** Opening RECORDS PROVIDED block **

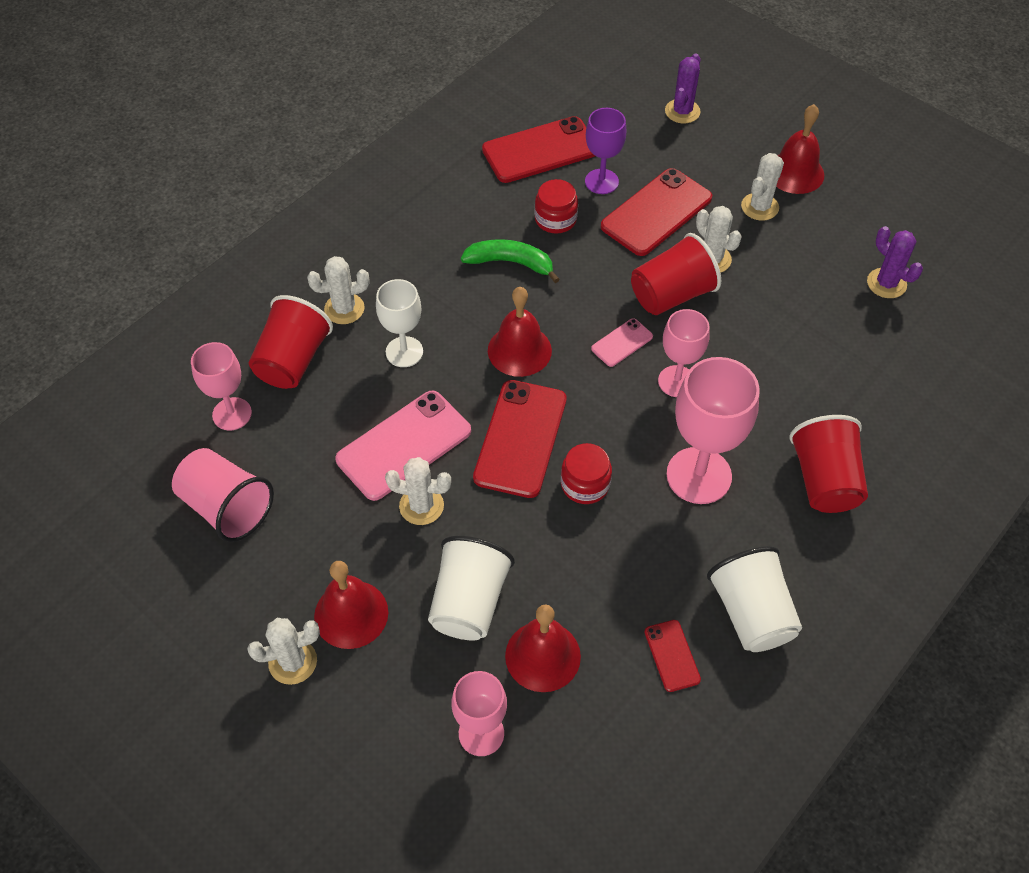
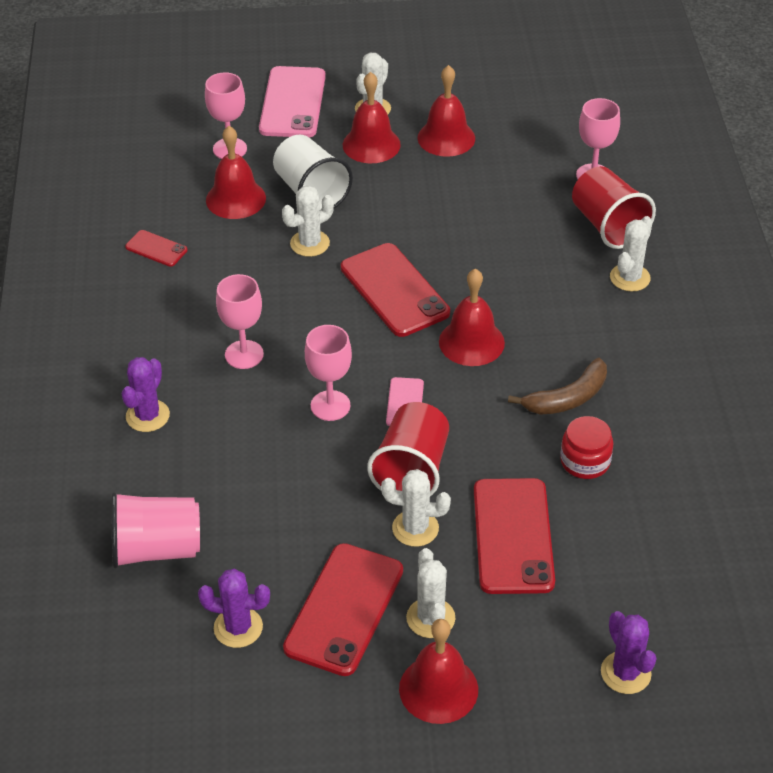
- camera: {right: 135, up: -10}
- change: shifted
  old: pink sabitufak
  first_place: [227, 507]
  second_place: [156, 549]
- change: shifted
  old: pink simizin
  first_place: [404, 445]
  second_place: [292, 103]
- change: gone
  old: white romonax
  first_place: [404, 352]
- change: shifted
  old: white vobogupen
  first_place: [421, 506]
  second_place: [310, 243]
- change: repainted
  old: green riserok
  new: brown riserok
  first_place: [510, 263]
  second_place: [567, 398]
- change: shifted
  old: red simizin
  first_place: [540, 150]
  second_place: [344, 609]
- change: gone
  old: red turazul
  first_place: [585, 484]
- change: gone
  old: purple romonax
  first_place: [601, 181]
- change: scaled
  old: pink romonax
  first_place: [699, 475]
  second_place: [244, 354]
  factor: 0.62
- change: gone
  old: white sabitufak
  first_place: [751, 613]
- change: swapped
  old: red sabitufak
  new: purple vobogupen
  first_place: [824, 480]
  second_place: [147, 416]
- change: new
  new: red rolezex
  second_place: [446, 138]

** Closing RECORDS PROVIDED block **

EXERCISE DESCRIPTION
In your copy, omit the pictures and restate every line of the data word for word.

SOLUTION TO THE EXERCISE
- camera: {right: 135, up: -10}
- change: shifted
  old: pink sabitufak
  first_place: [227, 507]
  second_place: [156, 549]
- change: shifted
  old: pink simizin
  first_place: [404, 445]
  second_place: [292, 103]
- change: gone
  old: white romonax
  first_place: [404, 352]
- change: shifted
  old: white vobogupen
  first_place: [421, 506]
  second_place: [310, 243]
- change: repainted
  old: green riserok
  new: brown riserok
  first_place: [510, 263]
  second_place: [567, 398]
- change: shifted
  old: red simizin
  first_place: [540, 150]
  second_place: [344, 609]
- change: gone
  old: red turazul
  first_place: [585, 484]
- change: gone
  old: purple romonax
  first_place: [601, 181]
- change: scaled
  old: pink romonax
  first_place: [699, 475]
  second_place: [244, 354]
  factor: 0.62
- change: gone
  old: white sabitufak
  first_place: [751, 613]
- change: swapped
  old: red sabitufak
  new: purple vobogupen
  first_place: [824, 480]
  second_place: [147, 416]
- change: new
  new: red rolezex
  second_place: [446, 138]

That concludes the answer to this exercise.